Exercise requirements.
From the first line of the records through the line that contains "27: (328, 102)", lay out the lines as a numbered list. Skip blank lines and leave out the picture lines.

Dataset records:
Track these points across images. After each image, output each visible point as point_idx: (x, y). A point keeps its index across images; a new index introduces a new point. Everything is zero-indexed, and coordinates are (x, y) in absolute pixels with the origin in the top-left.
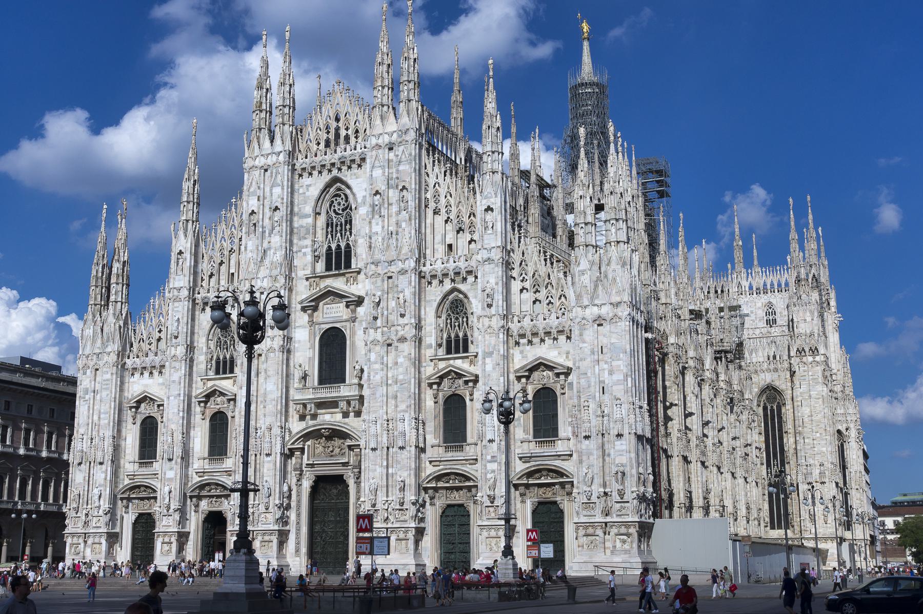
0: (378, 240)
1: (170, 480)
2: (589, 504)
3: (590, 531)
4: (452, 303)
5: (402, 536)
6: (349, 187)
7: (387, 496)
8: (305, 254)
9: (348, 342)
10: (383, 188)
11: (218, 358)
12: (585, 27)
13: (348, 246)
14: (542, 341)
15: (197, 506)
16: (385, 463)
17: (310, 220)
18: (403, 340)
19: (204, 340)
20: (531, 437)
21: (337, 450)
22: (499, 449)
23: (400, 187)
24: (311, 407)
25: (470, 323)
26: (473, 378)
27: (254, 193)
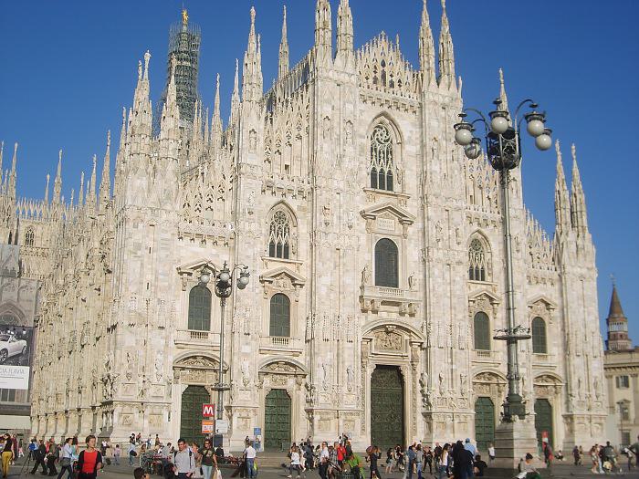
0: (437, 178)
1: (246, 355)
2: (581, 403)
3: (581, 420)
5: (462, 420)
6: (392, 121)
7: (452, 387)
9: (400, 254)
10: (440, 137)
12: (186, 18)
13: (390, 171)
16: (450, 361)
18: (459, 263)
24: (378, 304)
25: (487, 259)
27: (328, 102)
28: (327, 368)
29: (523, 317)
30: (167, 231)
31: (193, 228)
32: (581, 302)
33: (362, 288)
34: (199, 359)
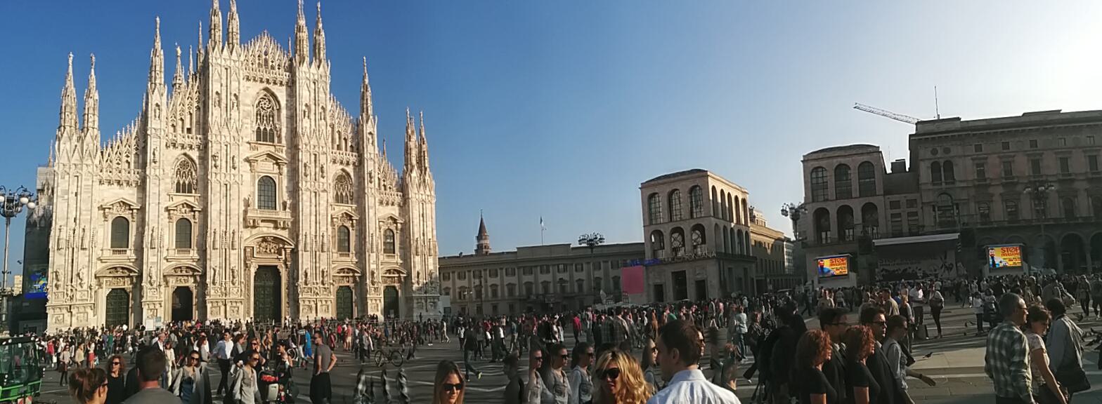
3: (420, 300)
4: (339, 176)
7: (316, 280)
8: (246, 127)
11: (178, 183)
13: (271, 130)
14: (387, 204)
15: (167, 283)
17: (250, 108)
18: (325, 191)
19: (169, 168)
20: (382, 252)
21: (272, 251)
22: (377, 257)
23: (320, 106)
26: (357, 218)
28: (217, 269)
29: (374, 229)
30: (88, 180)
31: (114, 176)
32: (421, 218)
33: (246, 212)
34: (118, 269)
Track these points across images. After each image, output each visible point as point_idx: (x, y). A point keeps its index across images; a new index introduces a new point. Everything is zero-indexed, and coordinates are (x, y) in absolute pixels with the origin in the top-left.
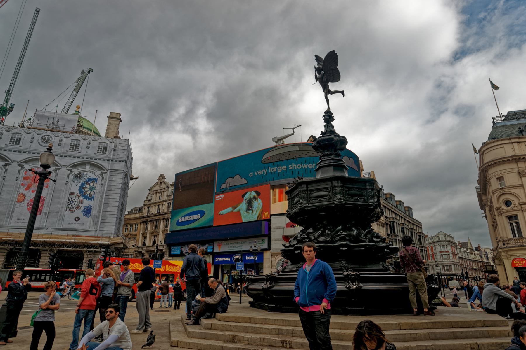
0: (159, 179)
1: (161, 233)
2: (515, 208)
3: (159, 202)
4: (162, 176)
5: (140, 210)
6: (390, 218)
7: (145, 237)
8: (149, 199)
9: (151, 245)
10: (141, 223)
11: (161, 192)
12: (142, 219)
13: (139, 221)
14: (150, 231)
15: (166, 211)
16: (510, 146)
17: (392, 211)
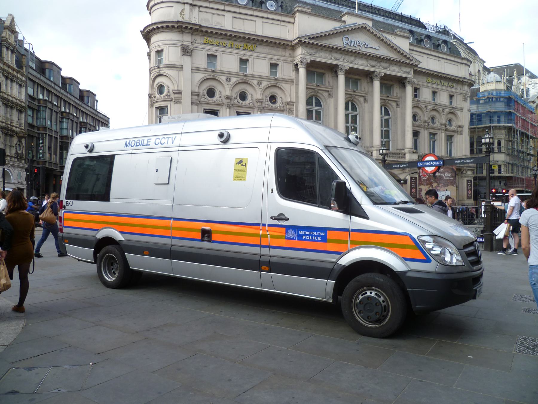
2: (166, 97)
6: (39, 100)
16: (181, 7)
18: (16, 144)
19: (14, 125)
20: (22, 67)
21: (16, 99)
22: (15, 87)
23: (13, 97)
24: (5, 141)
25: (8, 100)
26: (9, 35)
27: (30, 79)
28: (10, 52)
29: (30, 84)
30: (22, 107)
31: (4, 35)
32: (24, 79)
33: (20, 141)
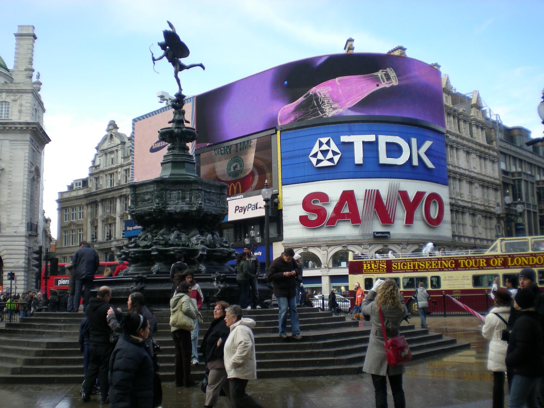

Worked solution.
1. Track these points across images. After each image, output each visible point as point_idx: (x, y). A point keeps its index across images; a new index introduces a new point. Everything is zero-indexed, and coordinates are (x, y) in absolute pixels with the origin in the top-left.
2. 0: (378, 240)
3. 1: (170, 480)
4. 2: (589, 504)
5. 3: (590, 531)
6. 4: (452, 303)
7. 5: (402, 536)
8. 6: (349, 187)
9. 7: (387, 496)
10. 8: (305, 254)
11. 9: (348, 342)
12. 10: (383, 188)
13. 11: (218, 358)
14. 12: (585, 27)
15. 13: (348, 246)
16. 14: (542, 341)
17. 15: (197, 506)
18. 16: (385, 463)
19. 17: (310, 220)
20. 18: (403, 340)
21. 19: (204, 340)
22. 20: (531, 437)
23. 21: (337, 450)
24. 22: (499, 449)
25. 23: (400, 187)
26. 24: (311, 407)
27. 25: (470, 323)
28. 26: (473, 378)
29. 27: (254, 193)
30. 0: (437, 178)
31. 1: (246, 355)
32. 2: (581, 403)
33. 3: (581, 420)
34. 5: (462, 420)
35. 6: (392, 121)
36. 7: (452, 387)
37. 9: (400, 254)
38. 10: (440, 137)
39. 12: (186, 18)
40. 13: (390, 171)
41. 16: (450, 361)
42. 18: (459, 263)
43. 24: (378, 304)
44. 25: (487, 259)
45. 27: (328, 102)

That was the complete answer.